Give the number of lines in the data that contain "teapot", and nothing more.

Image sets with object changes:
_____

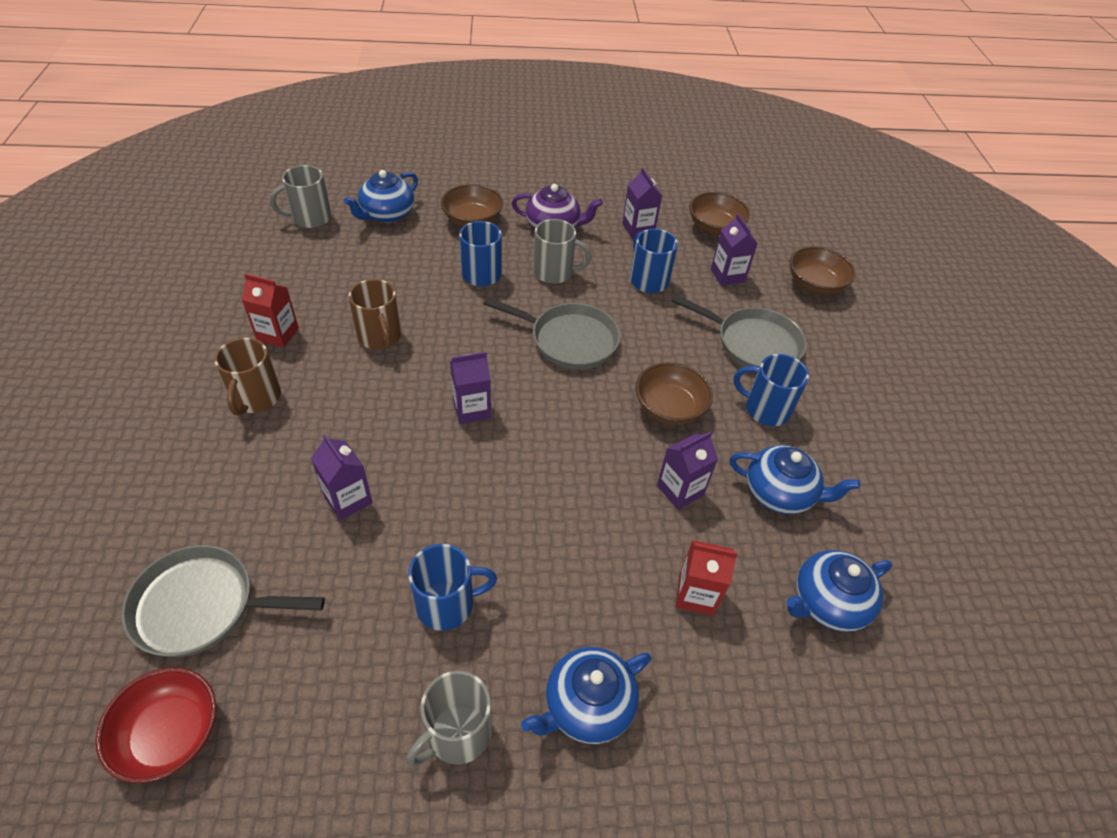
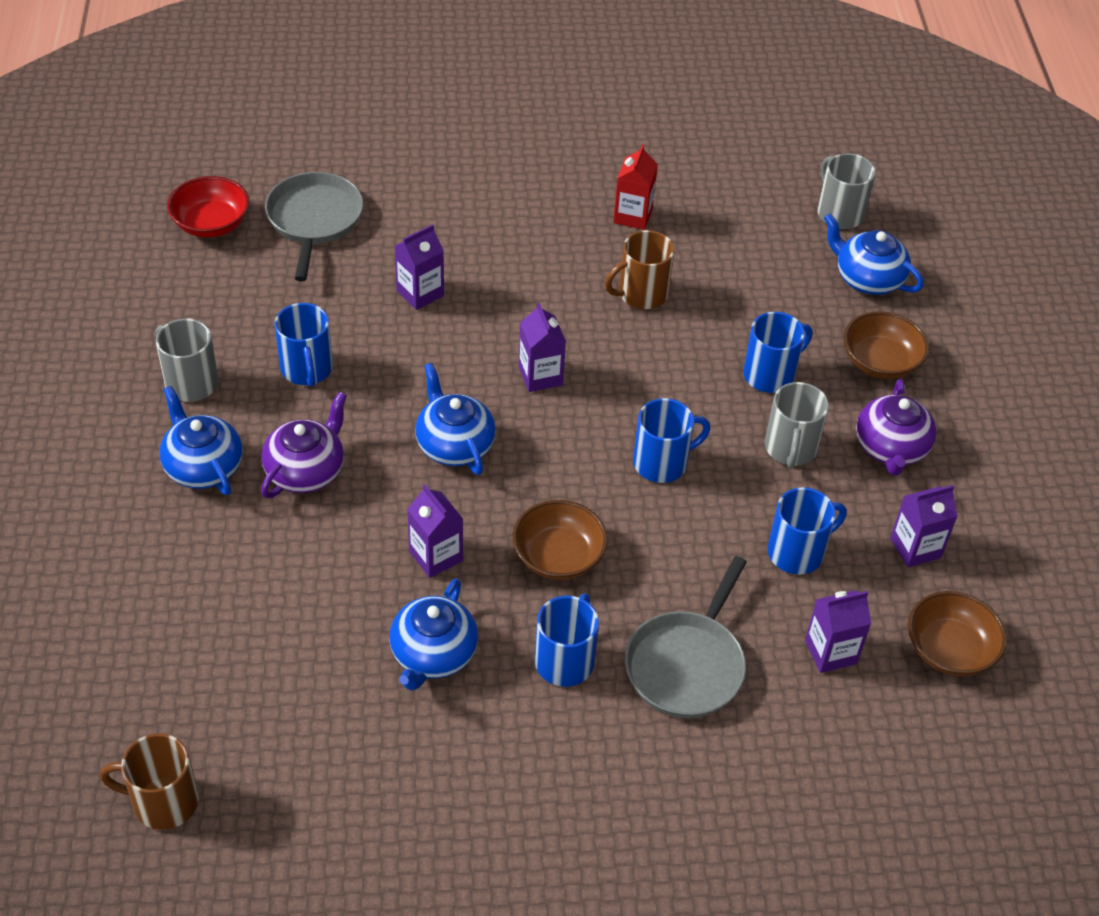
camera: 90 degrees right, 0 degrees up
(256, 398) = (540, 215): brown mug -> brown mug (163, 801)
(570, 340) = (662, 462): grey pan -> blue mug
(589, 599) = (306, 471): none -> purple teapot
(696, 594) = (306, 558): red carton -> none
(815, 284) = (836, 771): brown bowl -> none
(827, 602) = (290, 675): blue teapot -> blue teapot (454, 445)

_____

Answer to this exercise:
2